─── Listed records
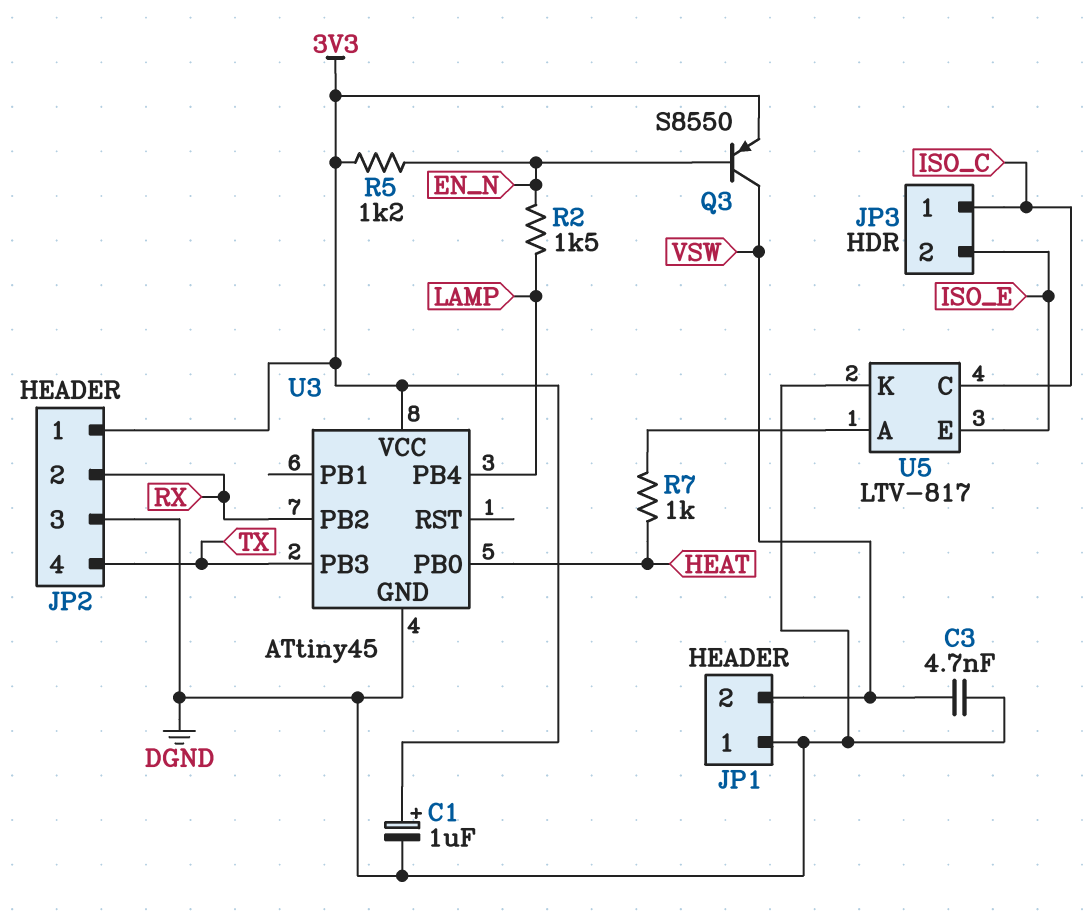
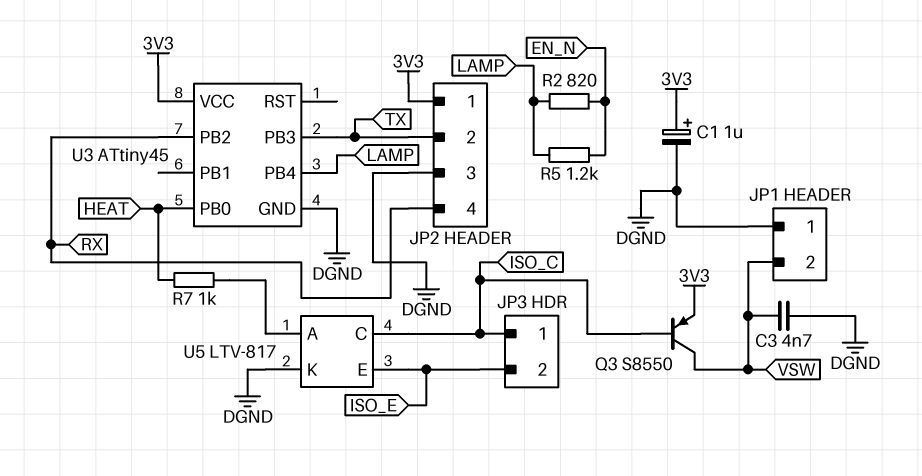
JP2 pin 2: RX -> TX
JP2 pin 4: TX -> RX
Q3: PNP S8550 (B EN_N, C VSW, E 3V3) -> PNP S8550 (B ISO_C, C VSW, E 3V3)
R2: 1.5k (EN_N, LAMP) -> 820 (EN_N, LAMP)
R5: 1.2k (3V3, EN_N) -> 1.2k (EN_N, LAMP)

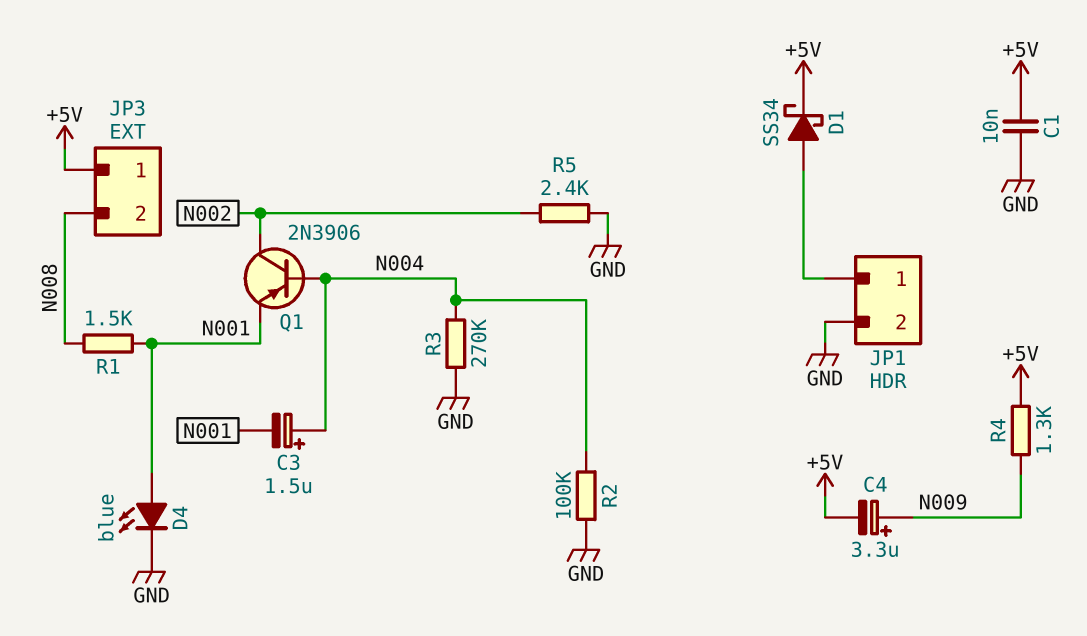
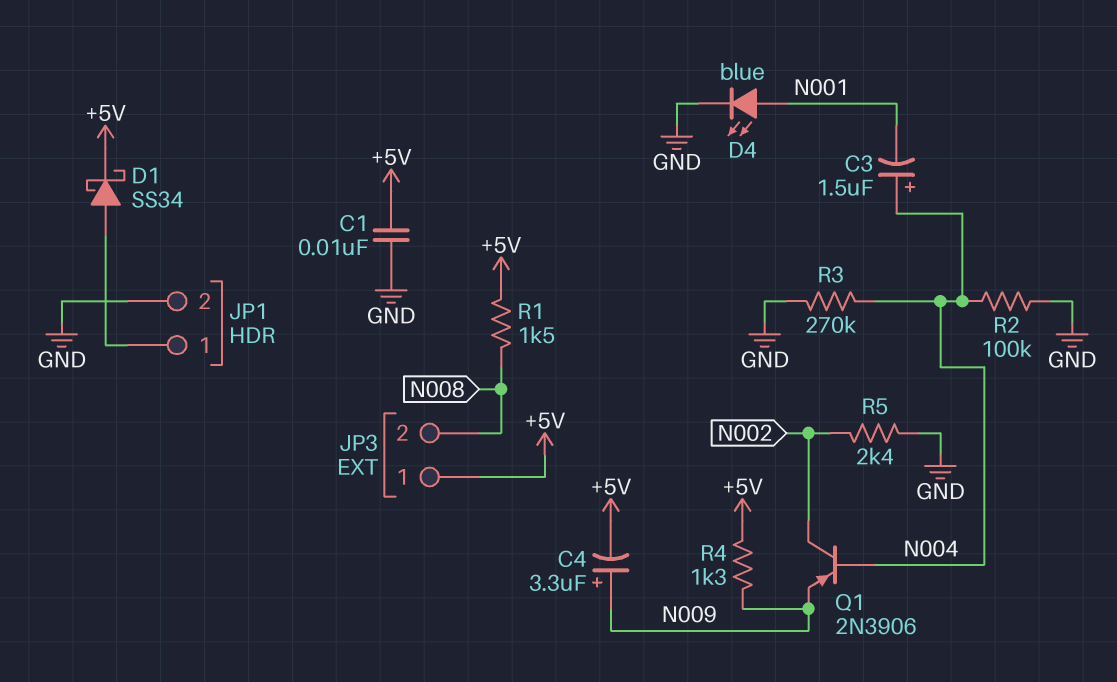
Q1: PNP 2N3906 (B N004, C N002, E N001) -> PNP 2N3906 (B N004, C N002, E N009)
R1: 1.5k (N001, N008) -> 1.5k (+5V, N008)

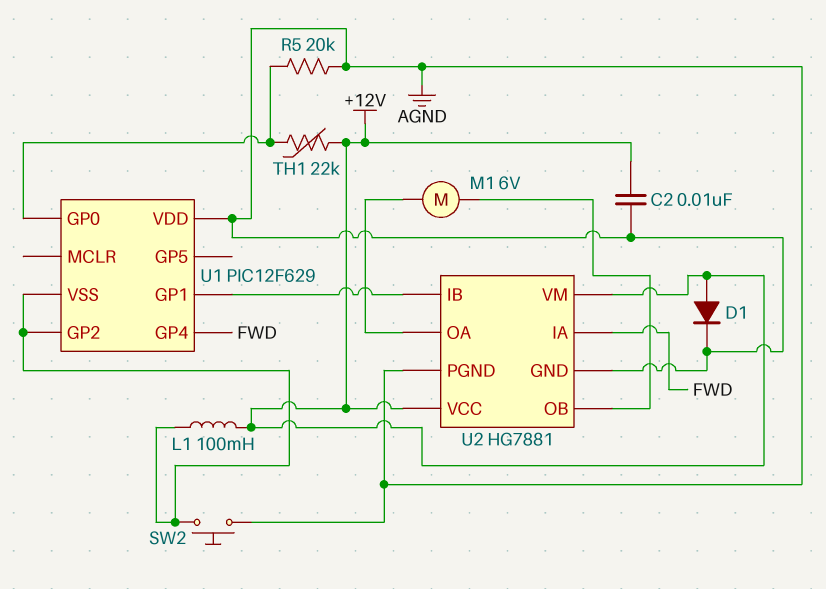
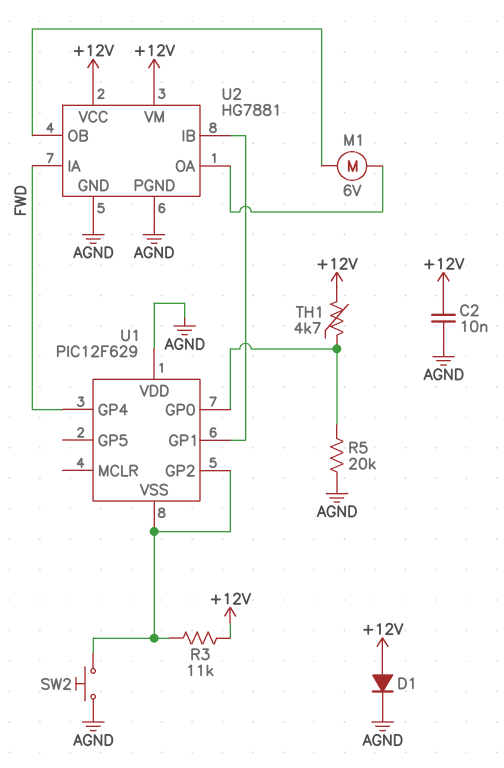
L1: 100mH (+12V, U1/GP2) -> none
R3: none -> 11k (+12V, U1/GP2)
TH1: 22k (+12V, U1/GP0) -> 4.7k (+12V, U1/GP0)

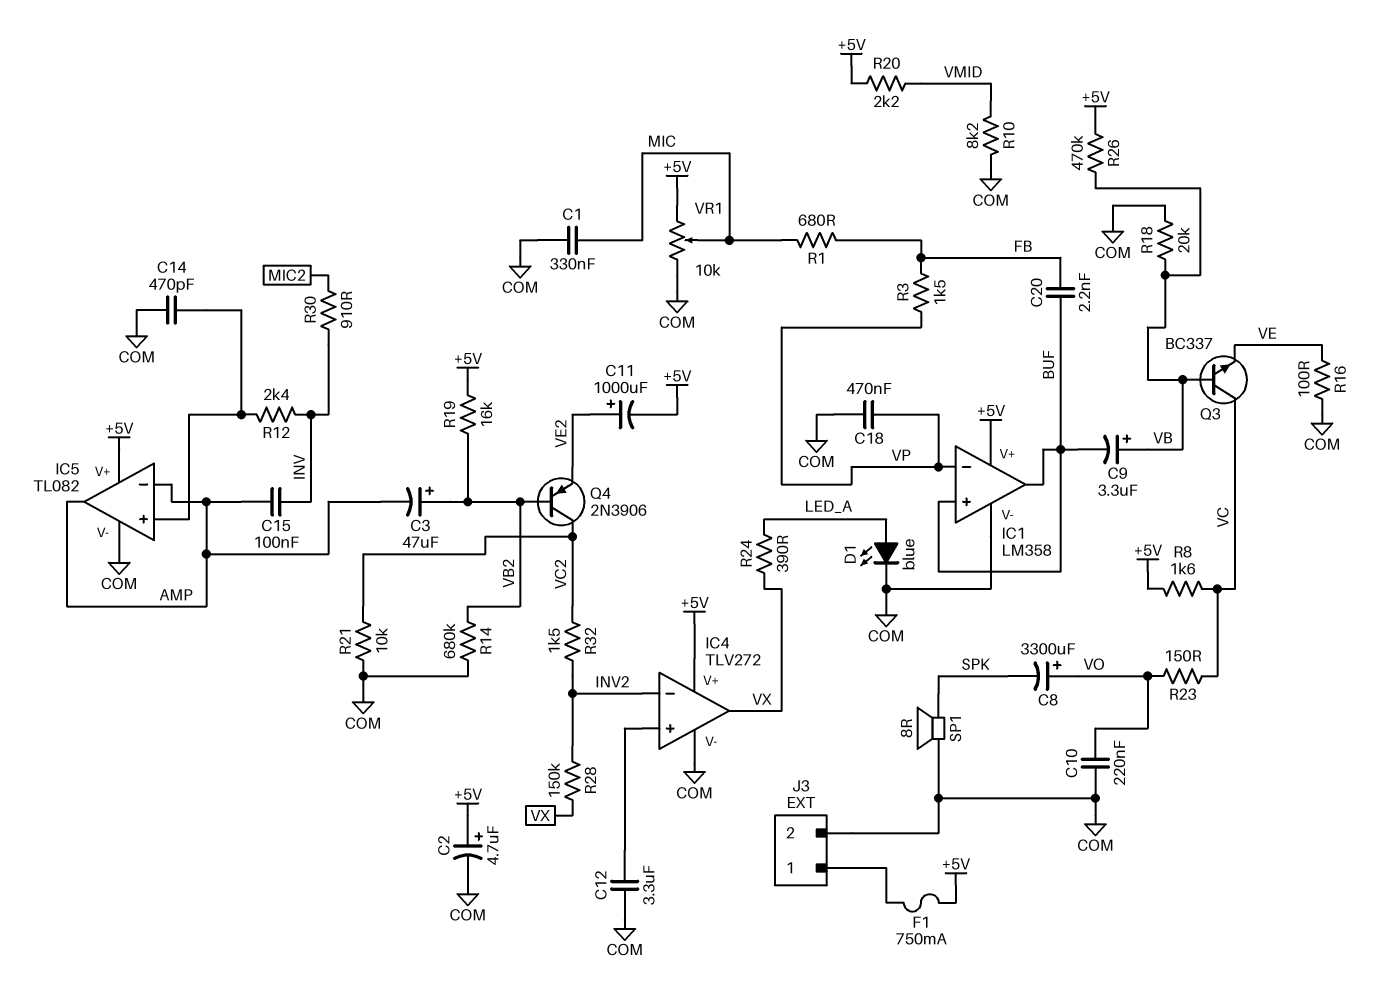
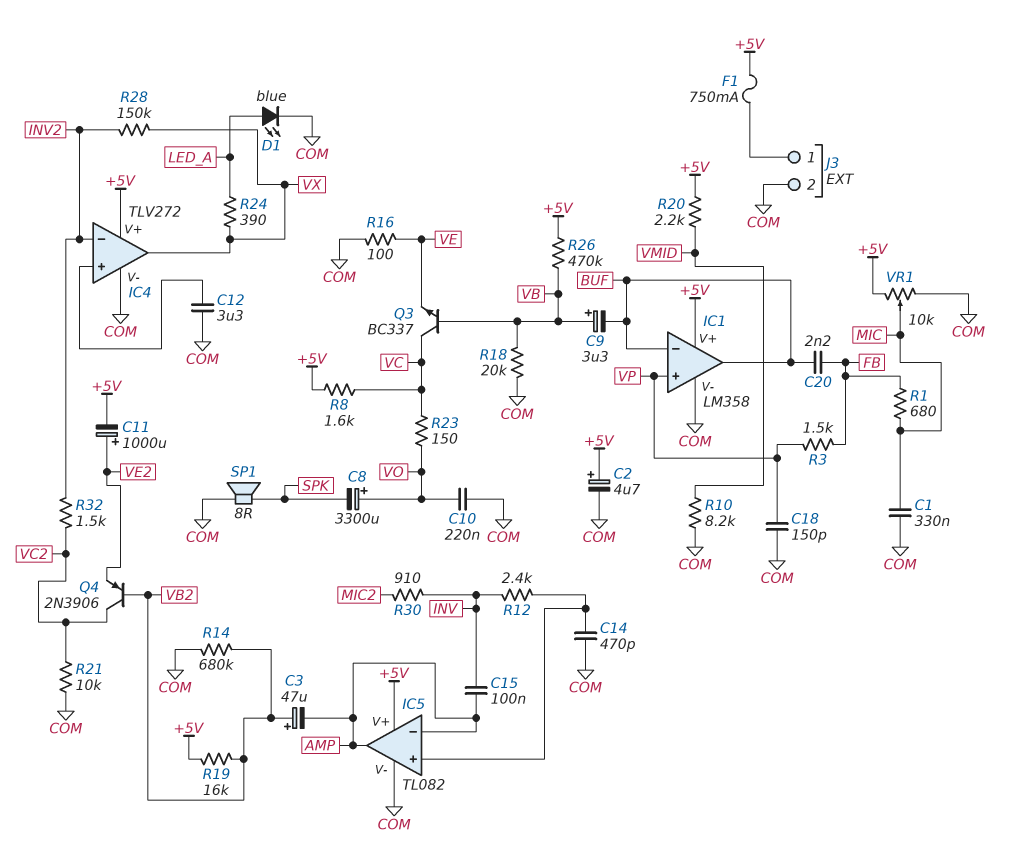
C18: 470nF (COM, VP) -> 150pF (COM, VP)
IC1 pin in+: BUF -> VP
IC1 pin in-: VP -> BUF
──────
**How to complete this task**
Search the data for the string "none" and copy every line where it appears.

**Written reply**
L1: 100mH (+12V, U1/GP2) -> none
R3: none -> 11k (+12V, U1/GP2)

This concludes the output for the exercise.